• DATASET EXTRACT:
=== Section Start ===

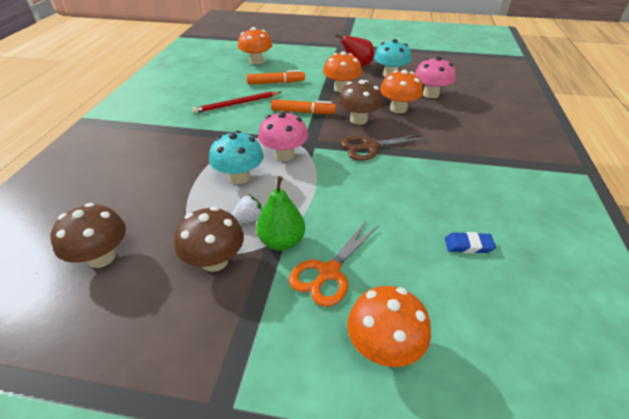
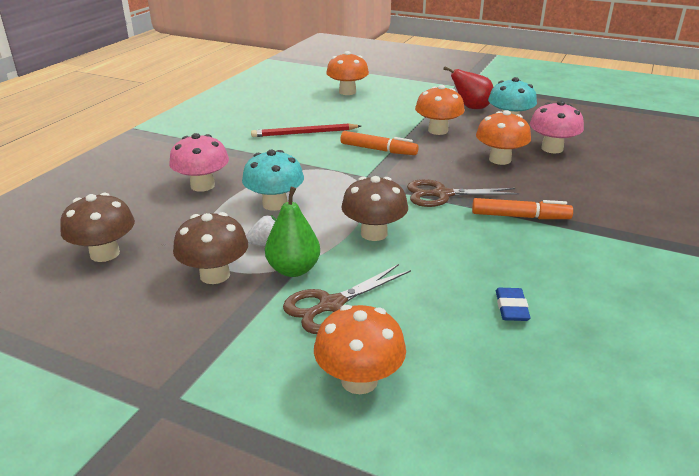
camera: 15 degrees right, 10 degrees down
(276, 83) = (360, 116): orange marker -> orange marker (520, 216)
(284, 155) = (335, 189): pink mushroom -> pink mushroom (202, 185)
(328, 272) = (331, 305): orange scissors -> brown scissors
(358, 120) = (442, 165): brown mushroom -> brown mushroom (374, 233)
(468, 245) = (511, 308): blue eraser -> blue eraser turned 75 degrees clockwise

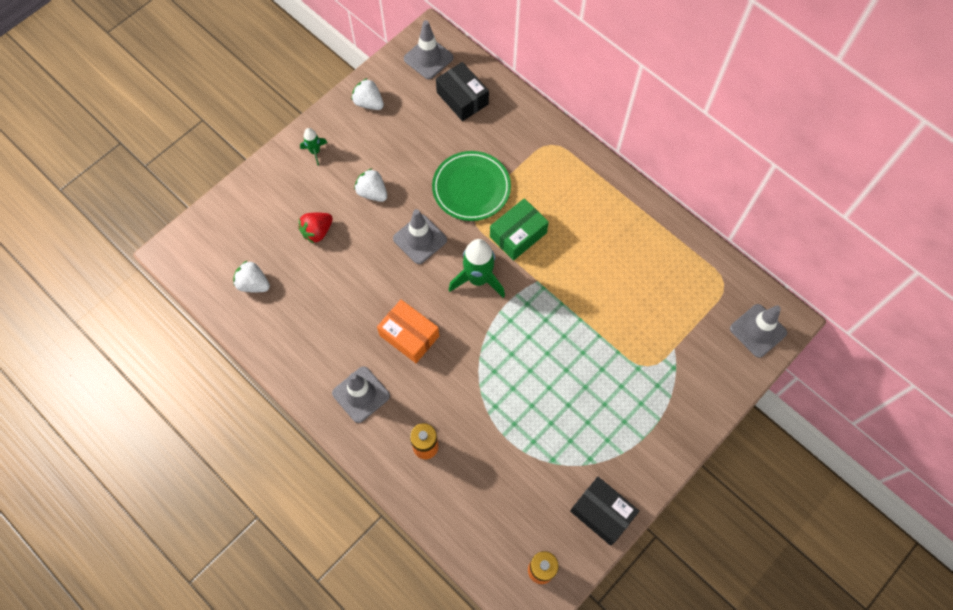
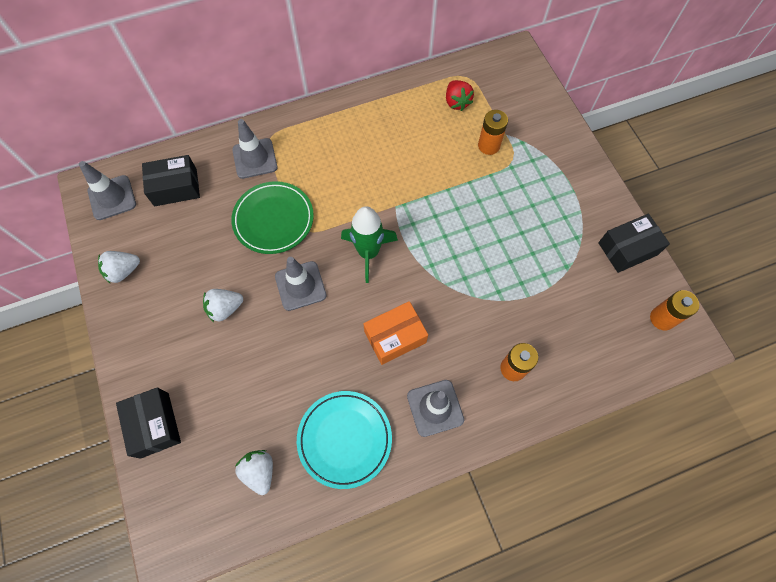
camera: 65 degrees left, 0 degrees up
(253, 284) = (259, 471): white strawberry -> white strawberry turned 105 degrees clockwise
(258, 193) = (154, 425): none -> black box
(304, 334) = (344, 439): none -> turquoise plate
(315, 152) = (144, 345): green rocket -> none
(317, 232) = (237, 380): red strawberry -> red strawberry (456, 102)
(518, 235) = (342, 202): green box -> none
(651, 337) = (488, 146): none -> orange battery
(758, 331) = (516, 73): grey traffic cone -> grey traffic cone (255, 158)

=== Section End ===

• PROMPT:
Please copy each line of the material that contains the word "mushroom".

• REPLY TO THE EXERCISE:
(284, 155) = (335, 189): pink mushroom -> pink mushroom (202, 185)
(358, 120) = (442, 165): brown mushroom -> brown mushroom (374, 233)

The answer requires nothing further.